* **Before and after coordinates**
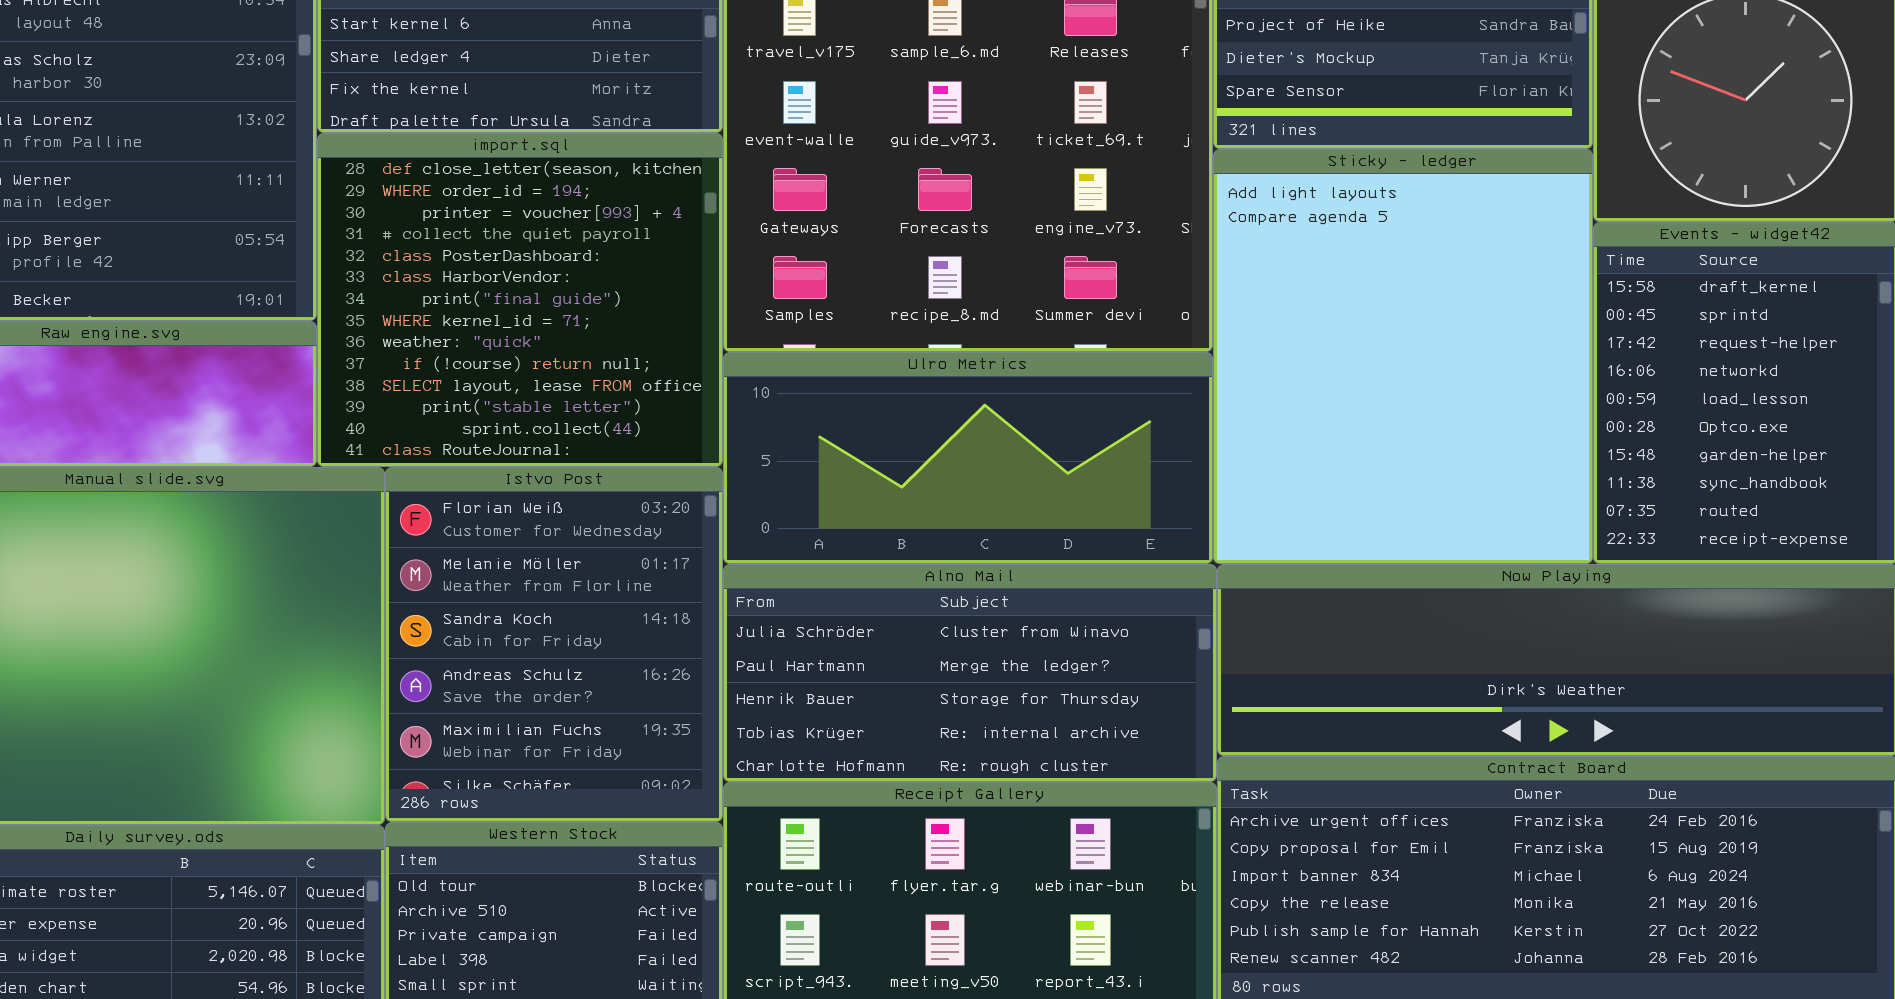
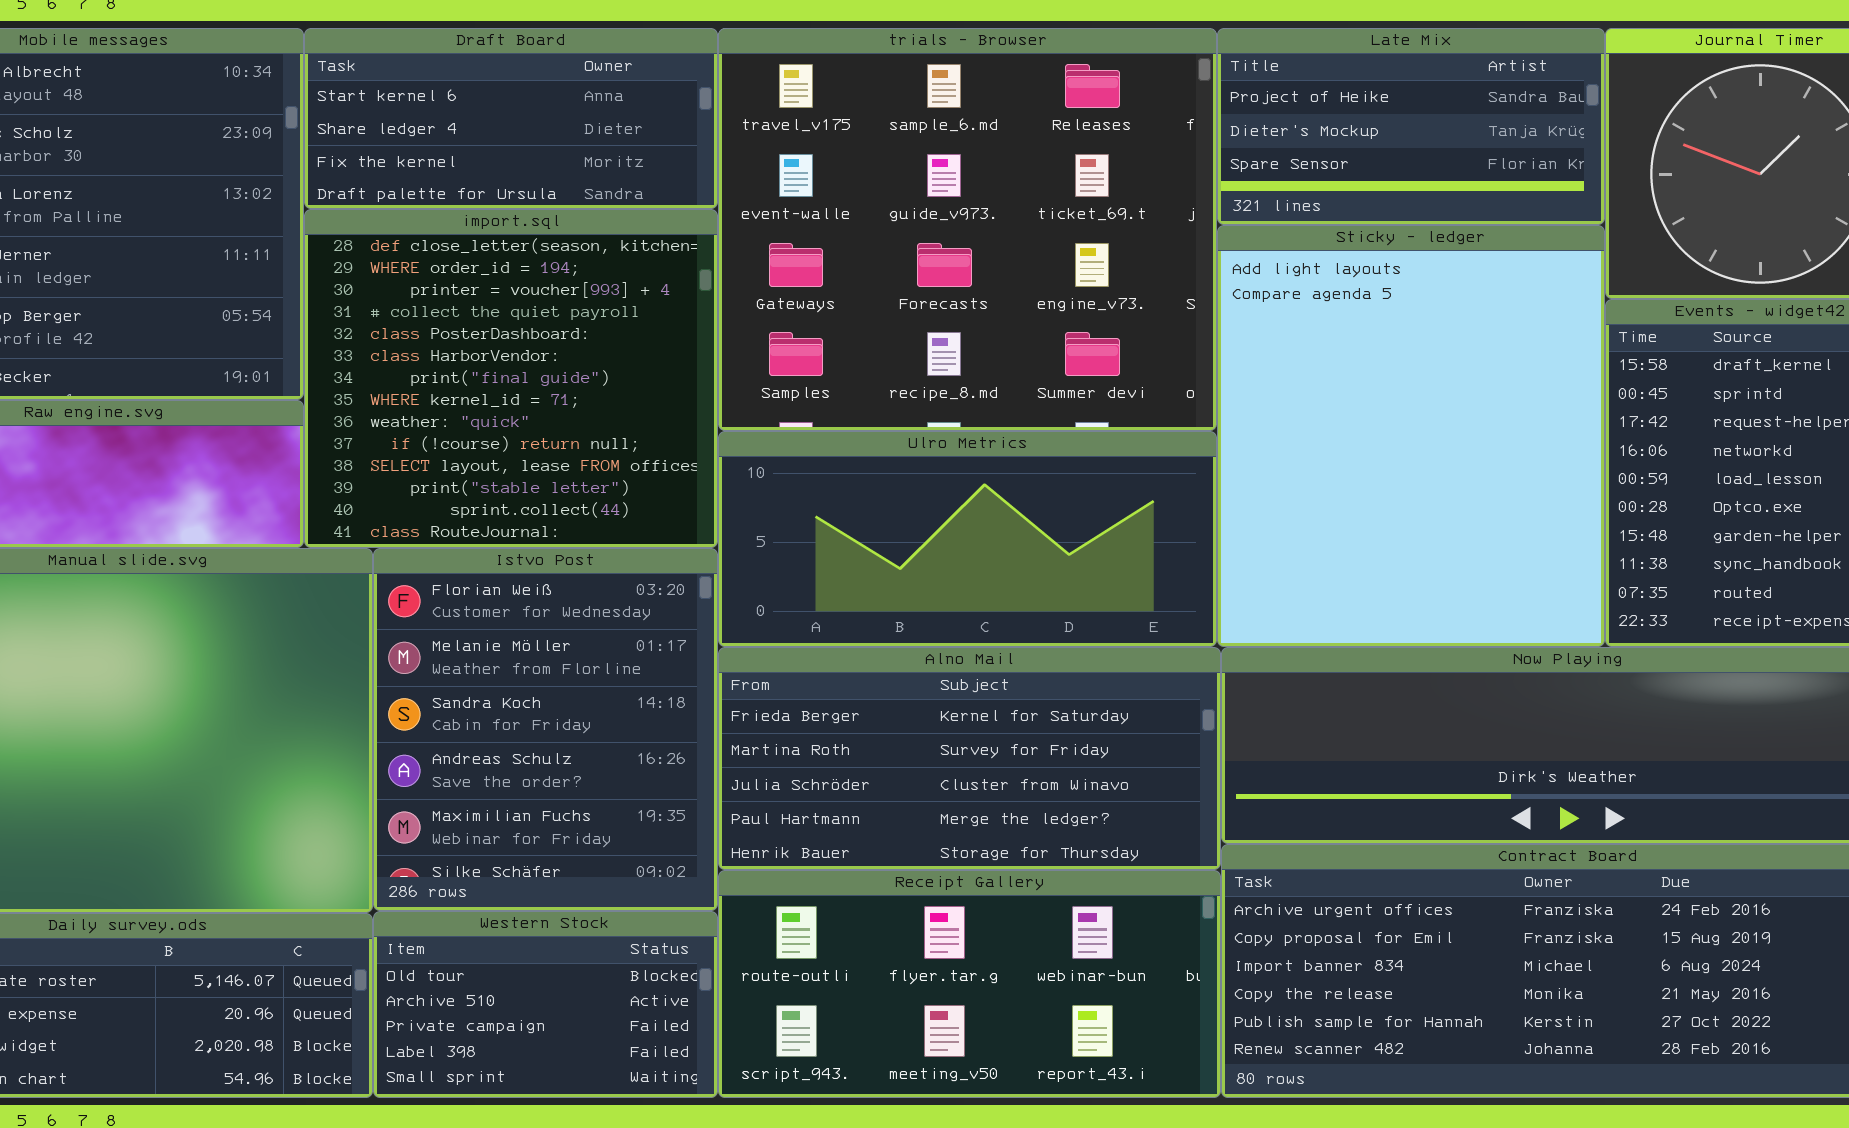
Alno Mail: [723,564,1217,782] -> [718,647,1221,870], scrolled up 2 rows

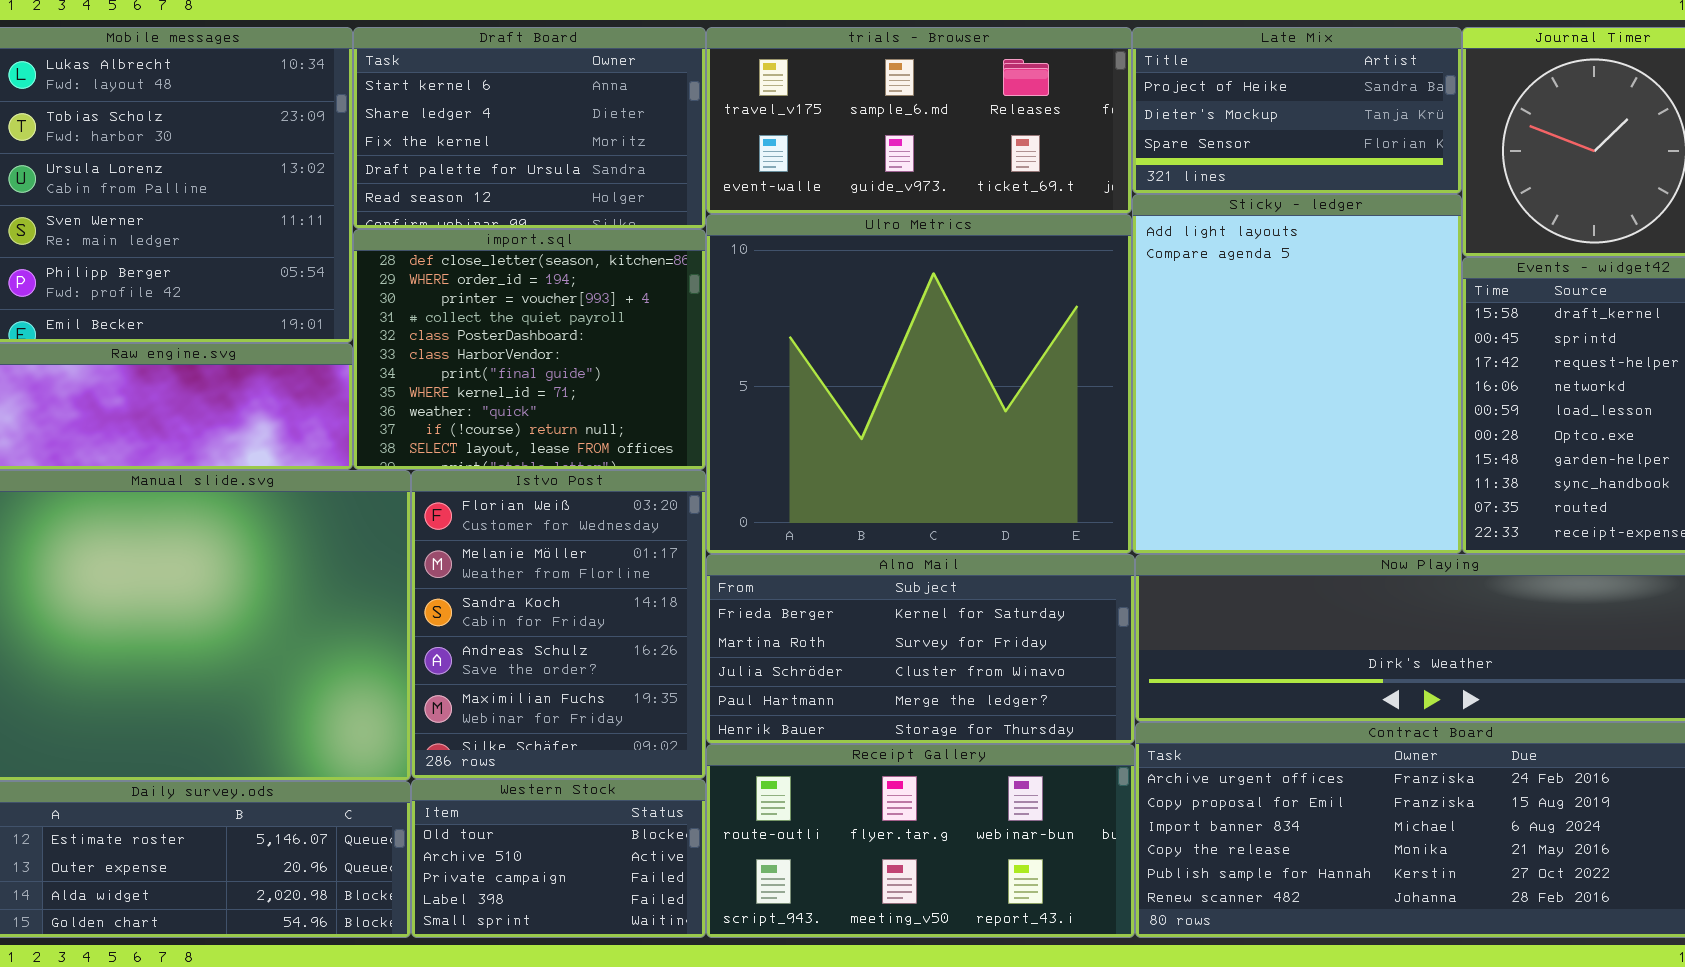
Draft Board: [304,28,718,209] -> [353,27,706,229], resized
trials - Browser: [718,28,1217,431] -> [706,27,1132,214], resized
import.sql: [304,209,718,548] -> [353,229,706,470], resized
Ulro Metrics: [718,431,1217,647] -> [706,214,1132,554], resized

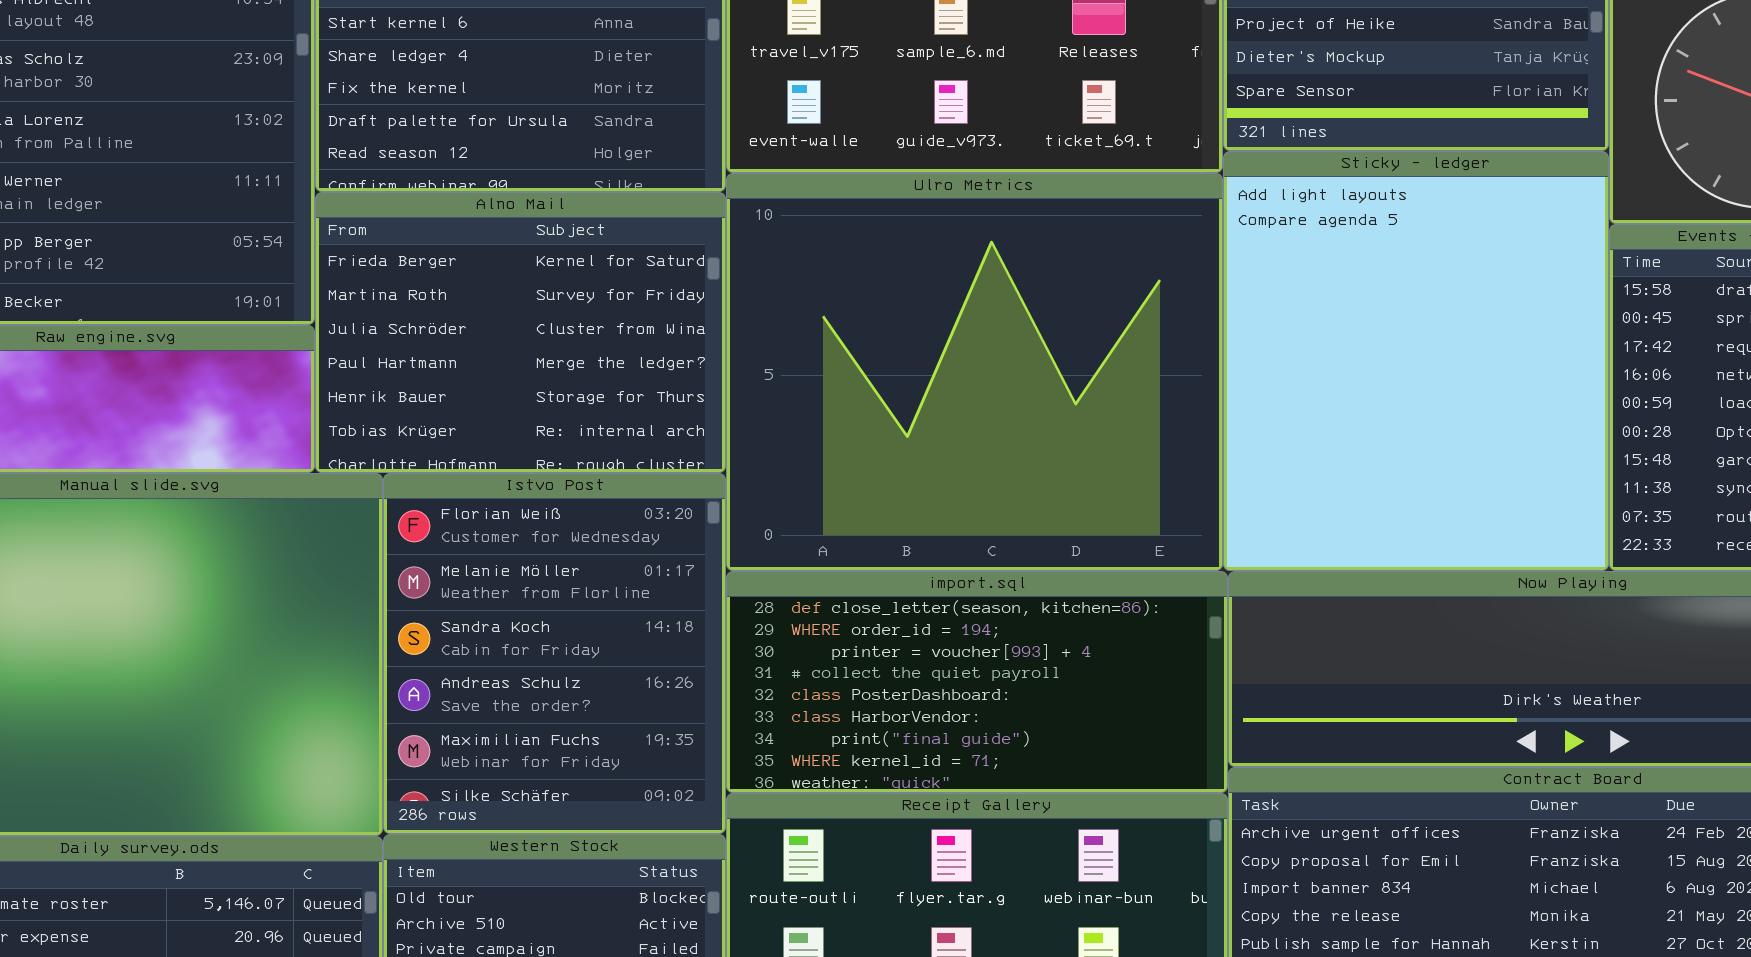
import.sql: [353,229,706,470] -> [726,571,1228,793], moved, resized
Alno Mail: [706,554,1135,744] -> [315,192,726,473], moved, resized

* **WHAT YOU HAVE TO DO**
The lines to copy run from the line containing "Ulro Metrics: [718,431,1217,647]" through the end of the data above; copy exactly those, minus the pictures.

* **EXERCISE RESPONSE**
Ulro Metrics: [718,431,1217,647] -> [706,214,1132,554], resized

import.sql: [353,229,706,470] -> [726,571,1228,793], moved, resized
Alno Mail: [706,554,1135,744] -> [315,192,726,473], moved, resized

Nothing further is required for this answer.